(INFORMATION SHOWN)
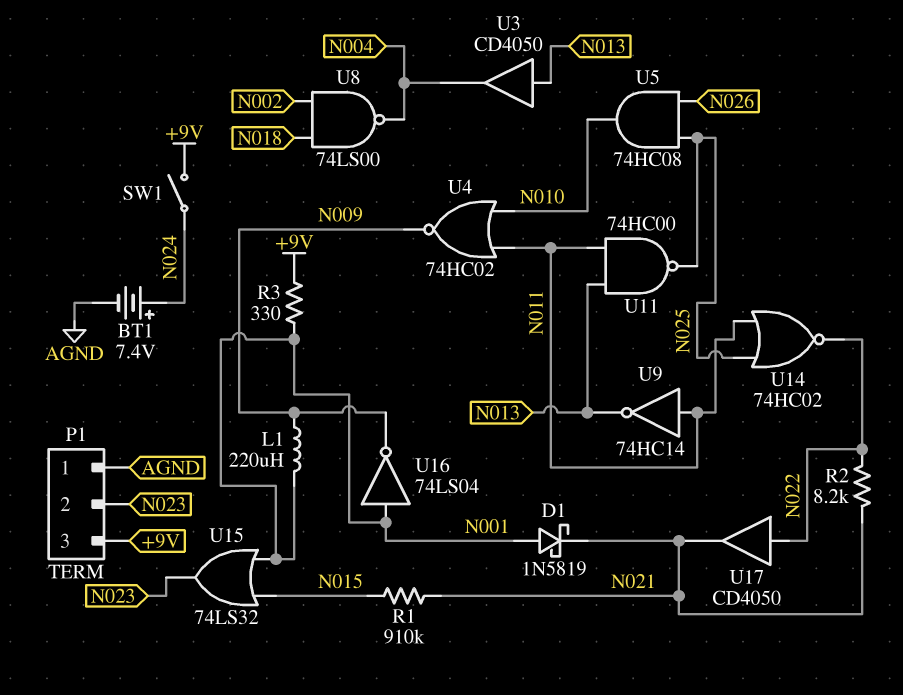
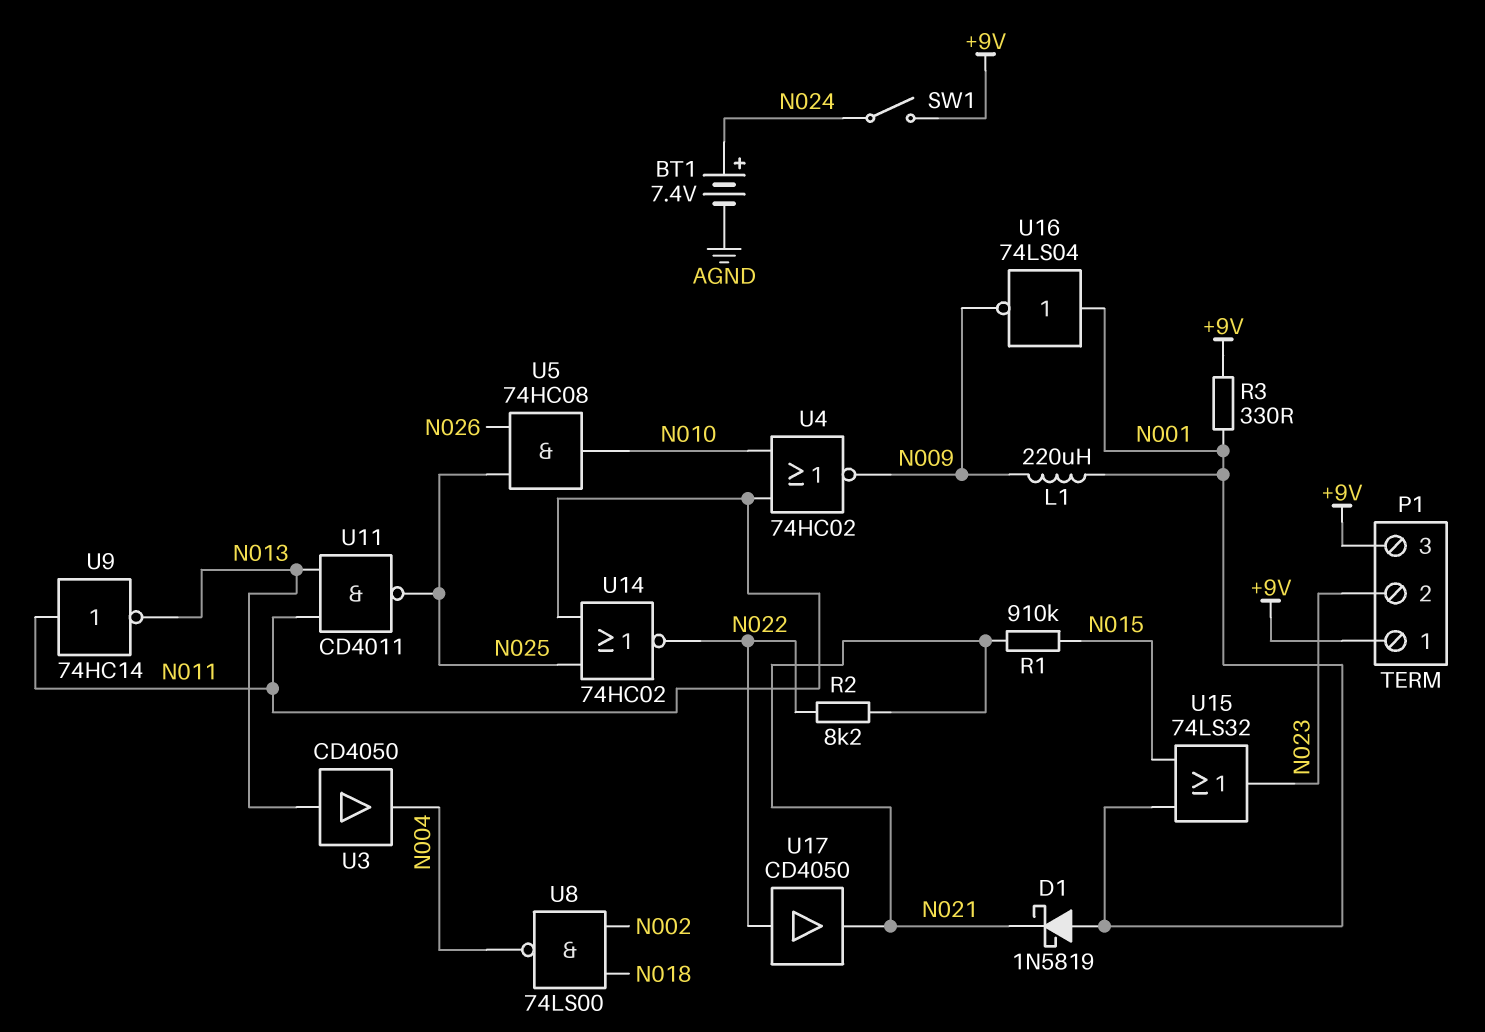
P1 pin 1: AGND -> +9V
U11: NAND 74HC00 (in N011, in N013, out N025) -> NAND CD4011 (in N011, in N013, out N025)

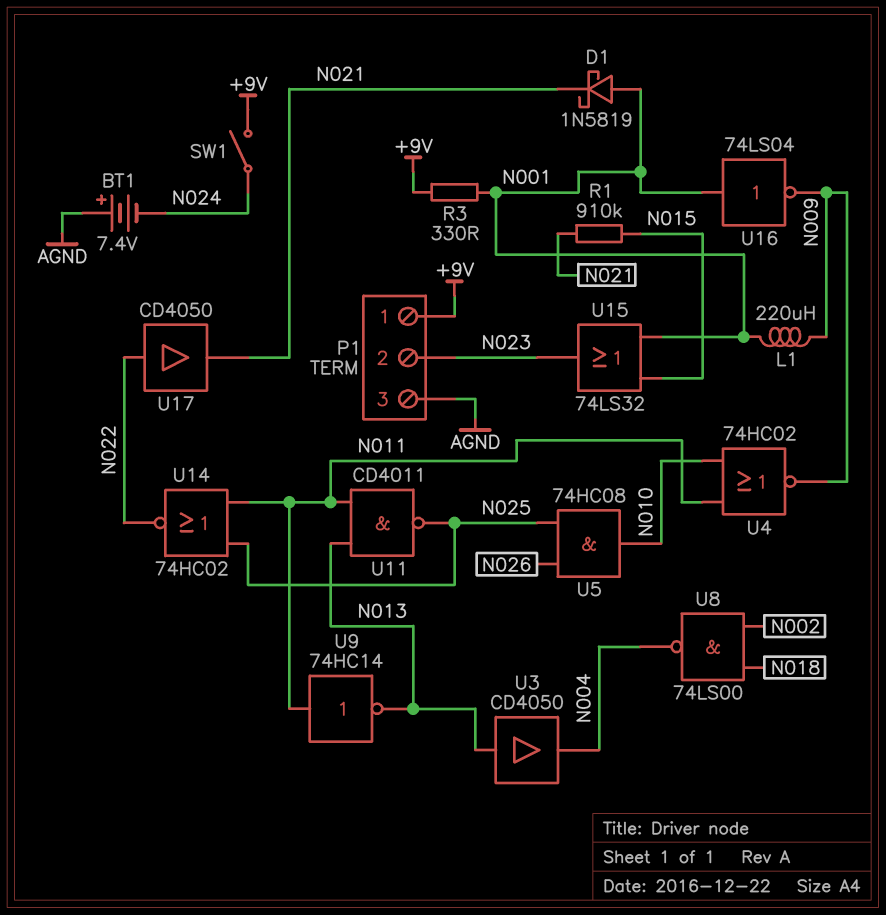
BT1: 7.4V (plus N024, minus AGND) -> 7.4V (plus AGND, minus N024)
P1 pin 3: +9V -> AGND
R2: 8.2k (N021, N022) -> none

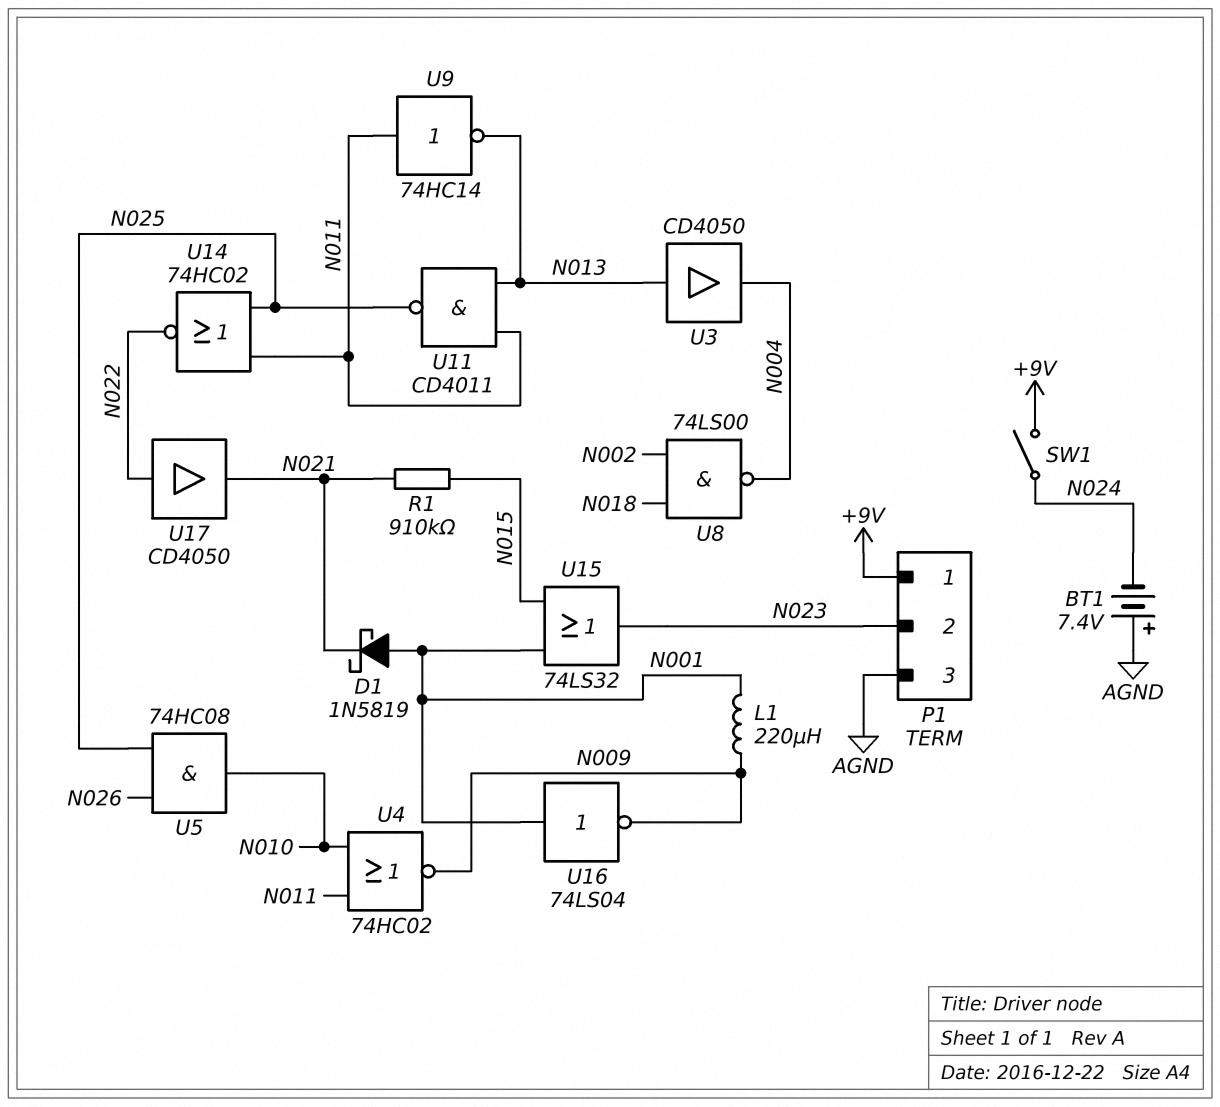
R3: 330 (+9V, N001) -> none

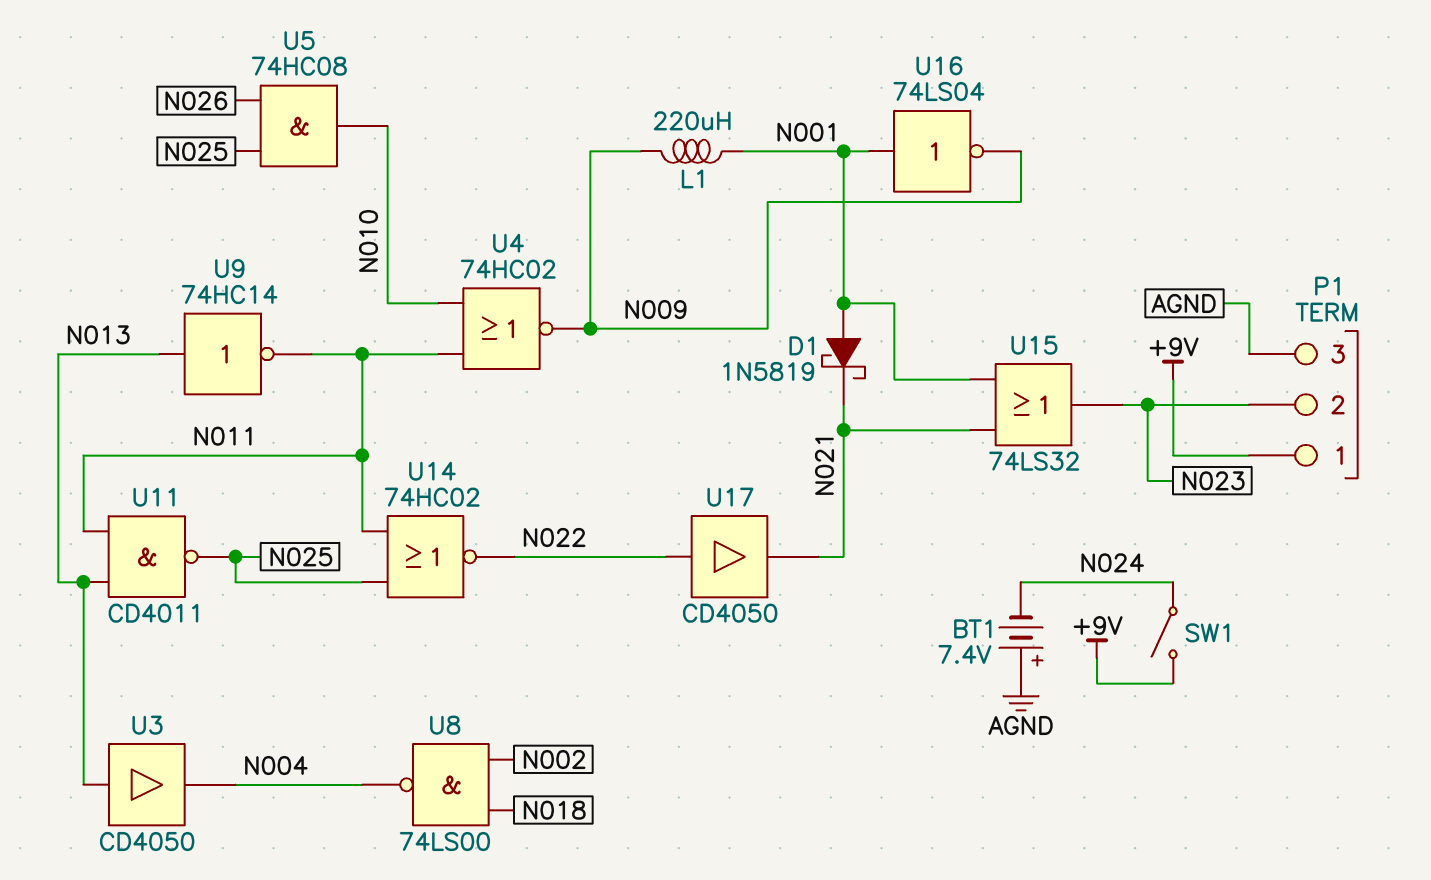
R1: 910k (N015, N021) -> none
U9: NOT 74HC14 (in N011, out N013) -> NOT 74HC14 (in N013, out N011)
U15: OR 74LS32 (in N001, in N015, out N023) -> OR 74LS32 (in N001, in N021, out N023)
(End INFORMATION SHOWN)
- TASK TO COMPLETE
Starting at the line that contains "U9: NOT 74HC14", print every line through the end of the listing, word for word. Leave out all the rest.

- RESPONSE AREA
U9: NOT 74HC14 (in N011, out N013) -> NOT 74HC14 (in N013, out N011)
U15: OR 74LS32 (in N001, in N015, out N023) -> OR 74LS32 (in N001, in N021, out N023)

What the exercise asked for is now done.